*DATA FOR THE TASK*.

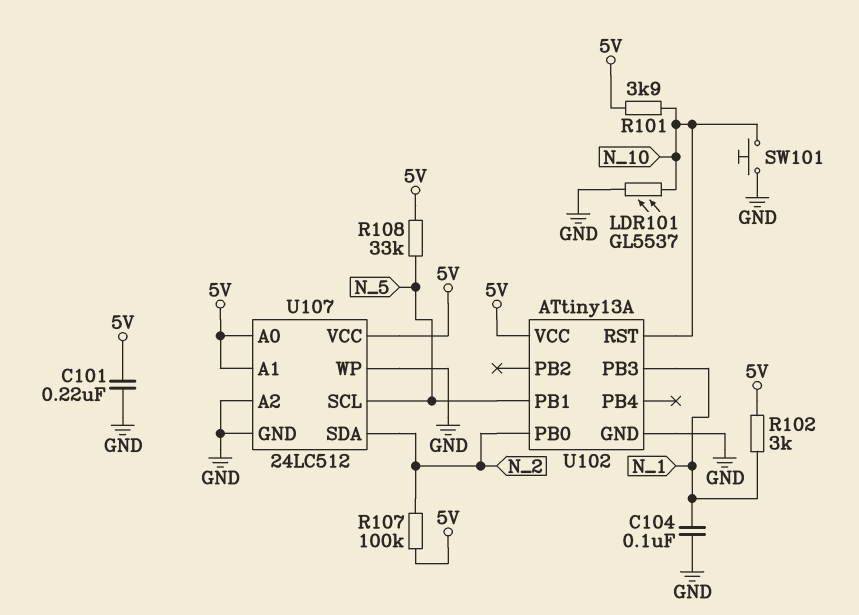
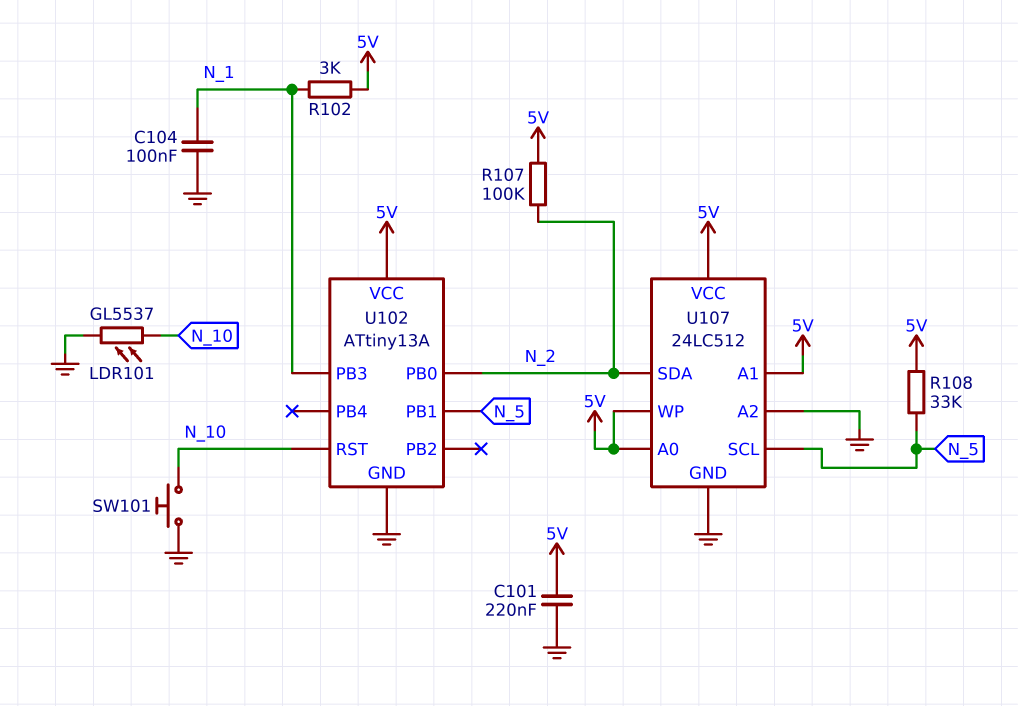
R101: 3.9k (5V, N_10) -> none
U107 pin WP: GND -> 5V

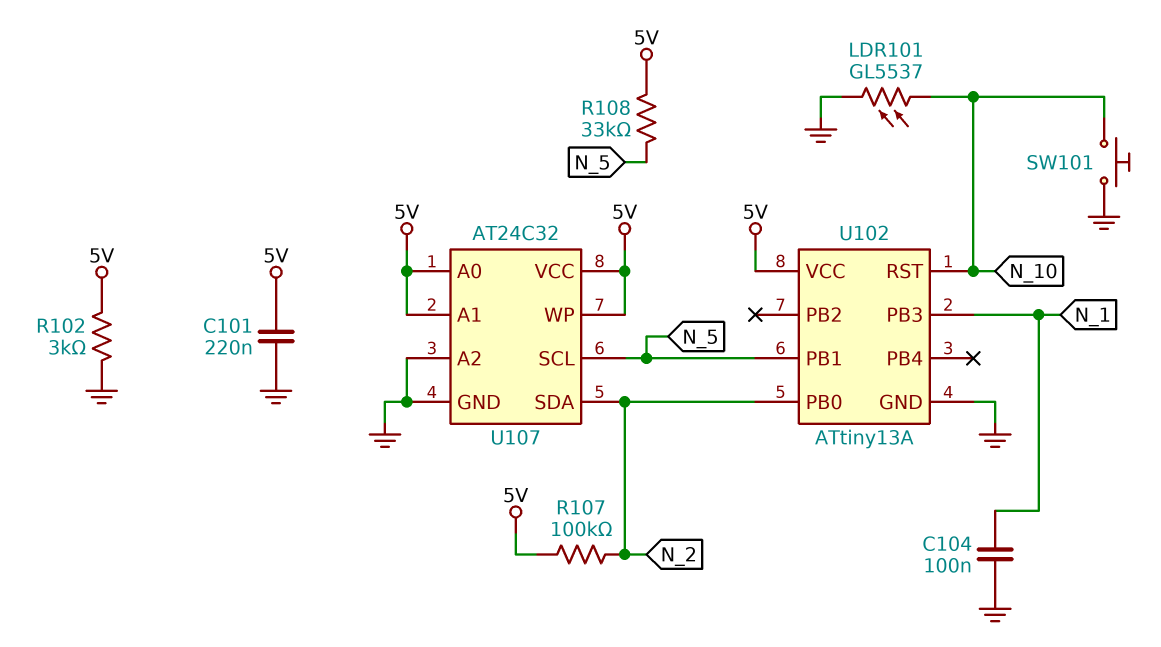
R102: 3k (5V, N_1) -> 3k (5V, GND)
U107: 24LC512 -> AT24C32

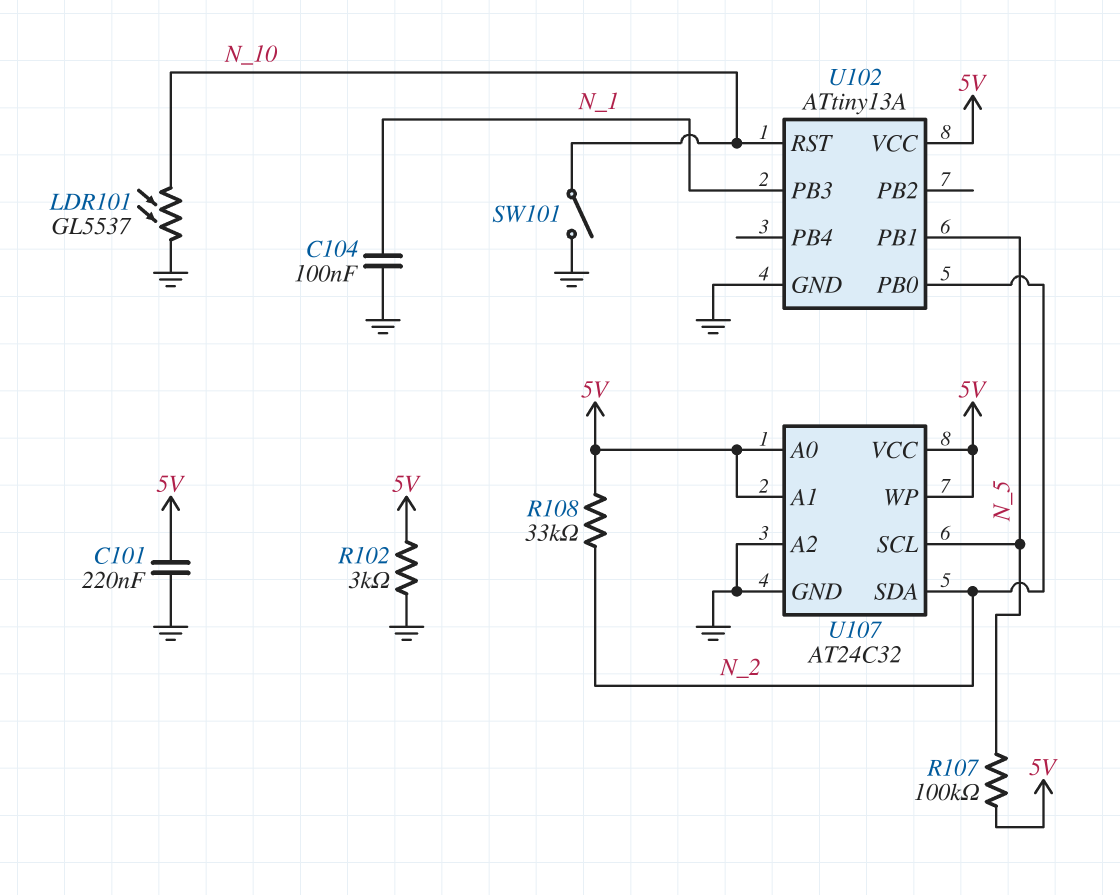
R107: 100k (5V, N_2) -> 100k (5V, N_5)
R108: 33k (5V, N_5) -> 33k (5V, N_2)
SW101: button (GND, N_10) -> switch (GND, N_10)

*WORK TO BE COMPLETED*. Please retype, exactly and with the pictures left out, the lines from the line containing "U107: 24LC512 -> AT24C32" through the last line of the records above.

*TASK ANSWER*.
U107: 24LC512 -> AT24C32

R107: 100k (5V, N_2) -> 100k (5V, N_5)
R108: 33k (5V, N_5) -> 33k (5V, N_2)
SW101: button (GND, N_10) -> switch (GND, N_10)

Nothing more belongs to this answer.